[[ Stored data, beginning ]]

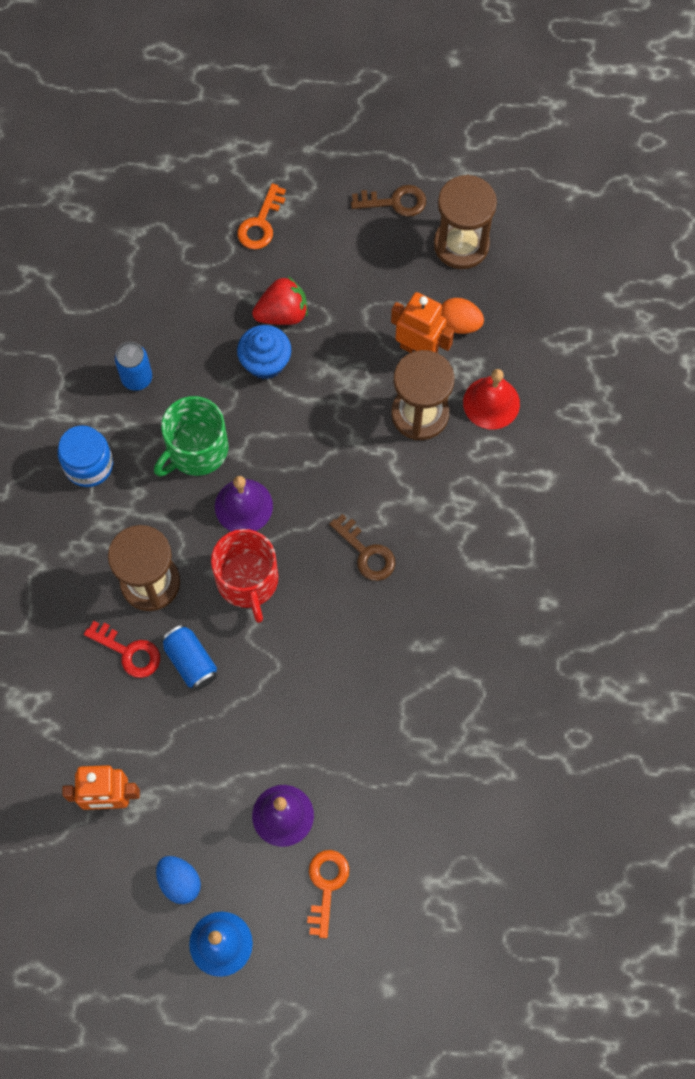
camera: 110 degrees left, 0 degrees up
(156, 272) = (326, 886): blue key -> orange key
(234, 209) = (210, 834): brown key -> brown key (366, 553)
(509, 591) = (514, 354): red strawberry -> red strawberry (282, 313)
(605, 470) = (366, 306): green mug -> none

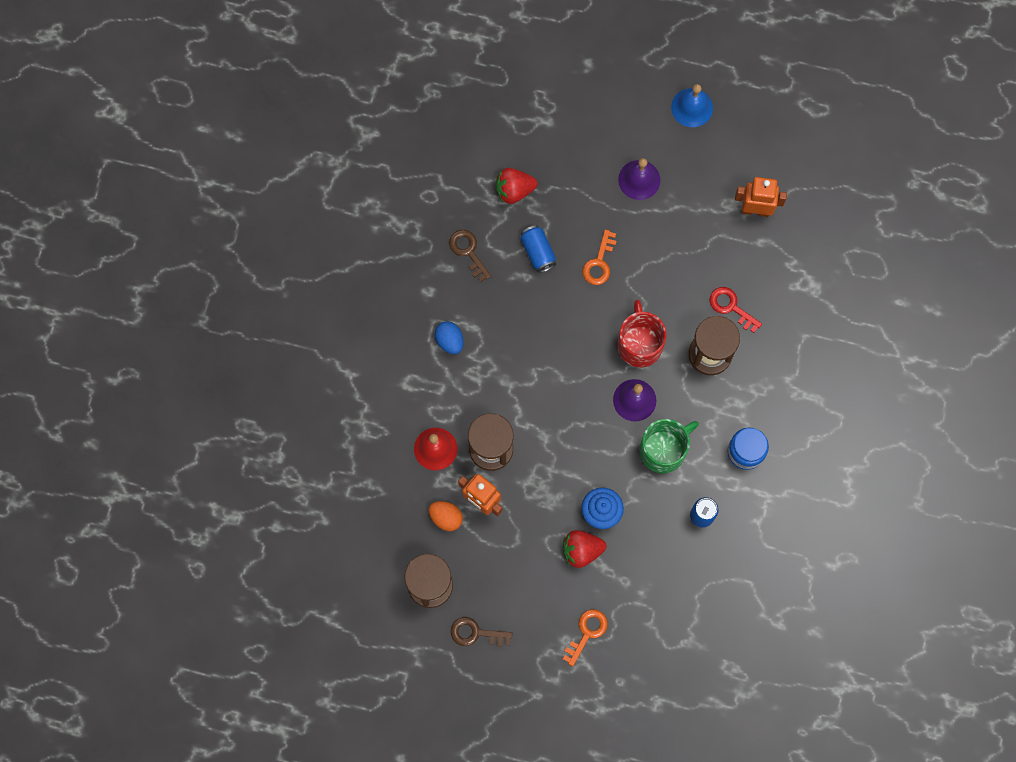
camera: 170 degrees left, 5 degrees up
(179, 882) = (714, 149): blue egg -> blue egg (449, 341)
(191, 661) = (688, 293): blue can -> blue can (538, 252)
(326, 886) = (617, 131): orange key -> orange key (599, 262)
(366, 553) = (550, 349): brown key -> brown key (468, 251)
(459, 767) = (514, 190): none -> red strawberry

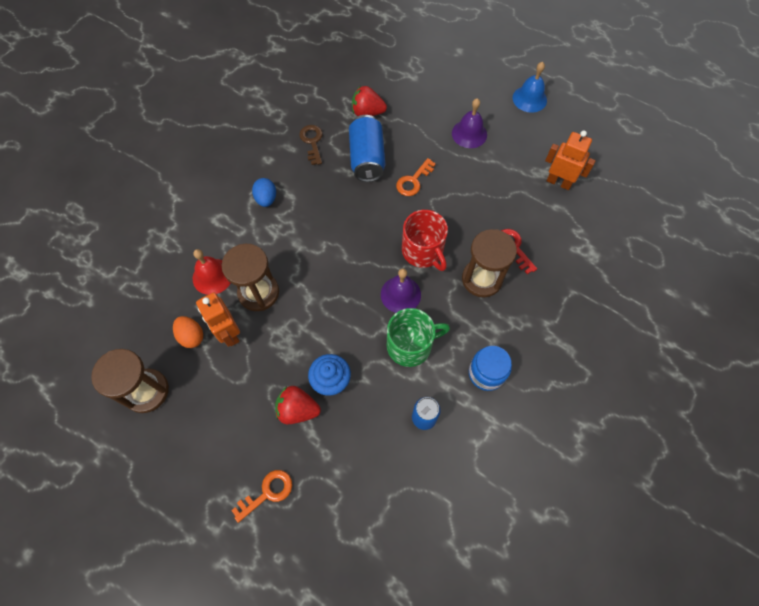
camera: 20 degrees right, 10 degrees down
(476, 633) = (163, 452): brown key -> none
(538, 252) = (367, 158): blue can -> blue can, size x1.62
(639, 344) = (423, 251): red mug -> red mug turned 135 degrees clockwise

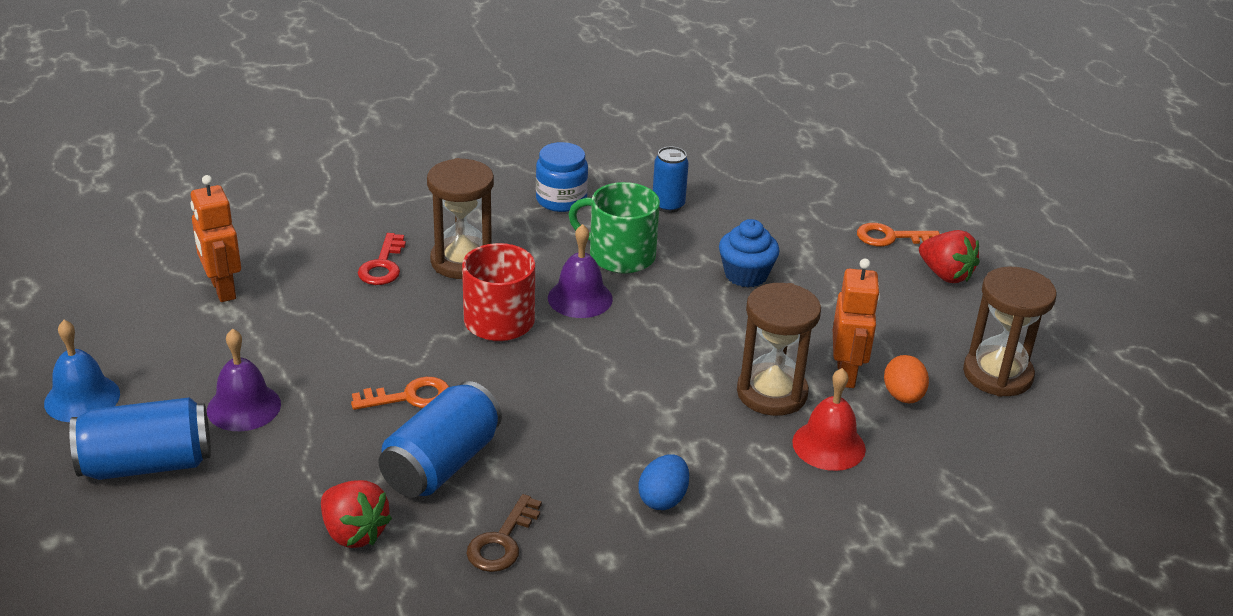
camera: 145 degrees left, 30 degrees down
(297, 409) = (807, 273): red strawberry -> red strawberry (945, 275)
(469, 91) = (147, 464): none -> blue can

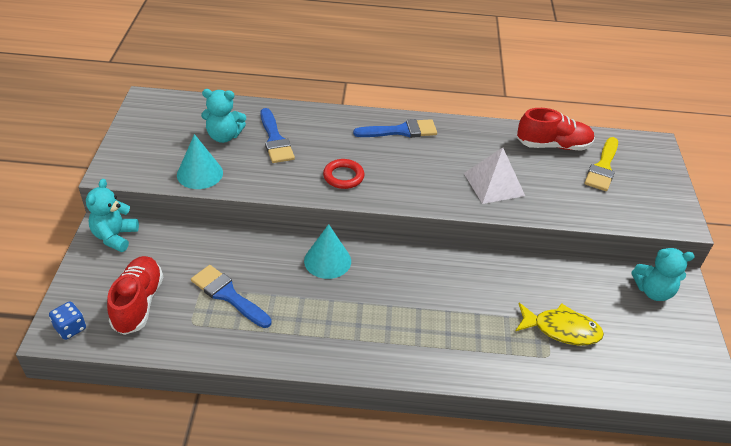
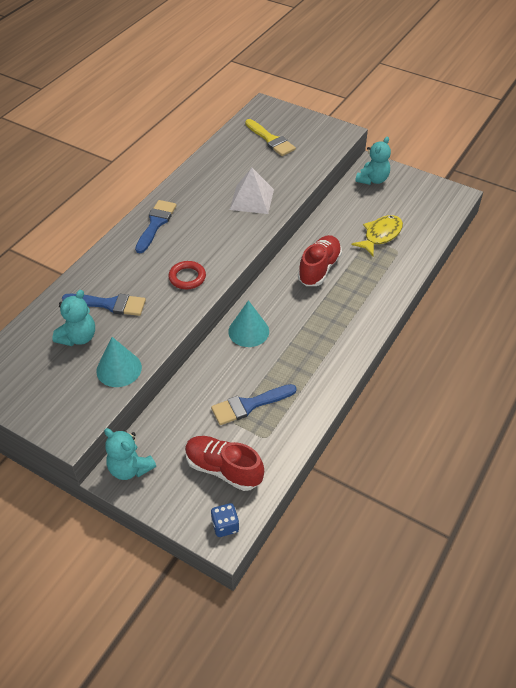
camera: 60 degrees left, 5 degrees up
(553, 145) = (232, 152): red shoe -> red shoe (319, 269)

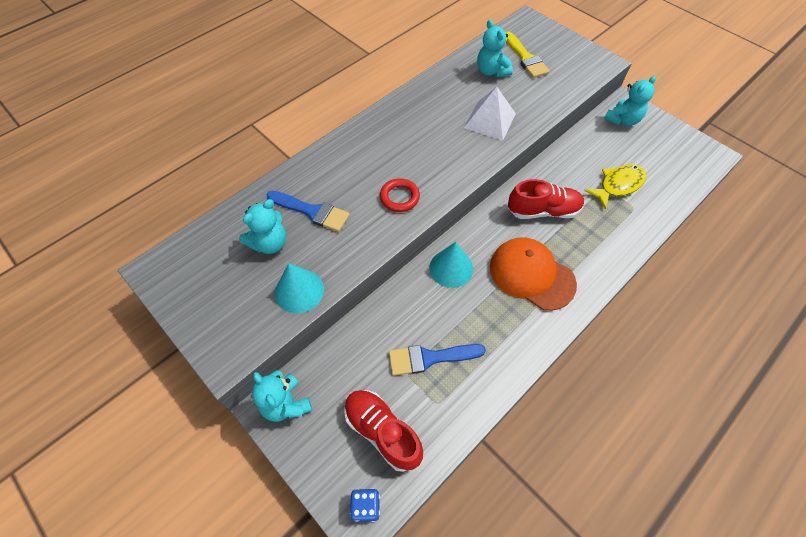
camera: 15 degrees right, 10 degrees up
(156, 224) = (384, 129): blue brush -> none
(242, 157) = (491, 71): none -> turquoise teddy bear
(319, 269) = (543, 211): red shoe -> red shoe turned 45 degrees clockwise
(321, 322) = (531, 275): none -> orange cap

[[ Stored data, end ]]

■ Required work:
The records above are to be repeated word for word, with the pictures omitted.

■ Completed task:
camera: 110 degrees left, 0 degrees up
(156, 272) = (326, 886): blue key -> orange key
(234, 209) = (210, 834): brown key -> brown key (366, 553)
(509, 591) = (514, 354): red strawberry -> red strawberry (282, 313)
(605, 470) = (366, 306): green mug -> none

camera: 170 degrees left, 5 degrees up
(179, 882) = (714, 149): blue egg -> blue egg (449, 341)
(191, 661) = (688, 293): blue can -> blue can (538, 252)
(326, 886) = (617, 131): orange key -> orange key (599, 262)
(366, 553) = (550, 349): brown key -> brown key (468, 251)
(459, 767) = (514, 190): none -> red strawberry

camera: 20 degrees right, 10 degrees down
(476, 633) = (163, 452): brown key -> none
(538, 252) = (367, 158): blue can -> blue can, size x1.62
(639, 344) = (423, 251): red mug -> red mug turned 135 degrees clockwise

camera: 145 degrees left, 30 degrees down
(297, 409) = (807, 273): red strawberry -> red strawberry (945, 275)
(469, 91) = (147, 464): none -> blue can

camera: 60 degrees left, 5 degrees up
(553, 145) = (232, 152): red shoe -> red shoe (319, 269)

camera: 15 degrees right, 10 degrees up
(156, 224) = (384, 129): blue brush -> none
(242, 157) = (491, 71): none -> turquoise teddy bear
(319, 269) = (543, 211): red shoe -> red shoe turned 45 degrees clockwise
(321, 322) = (531, 275): none -> orange cap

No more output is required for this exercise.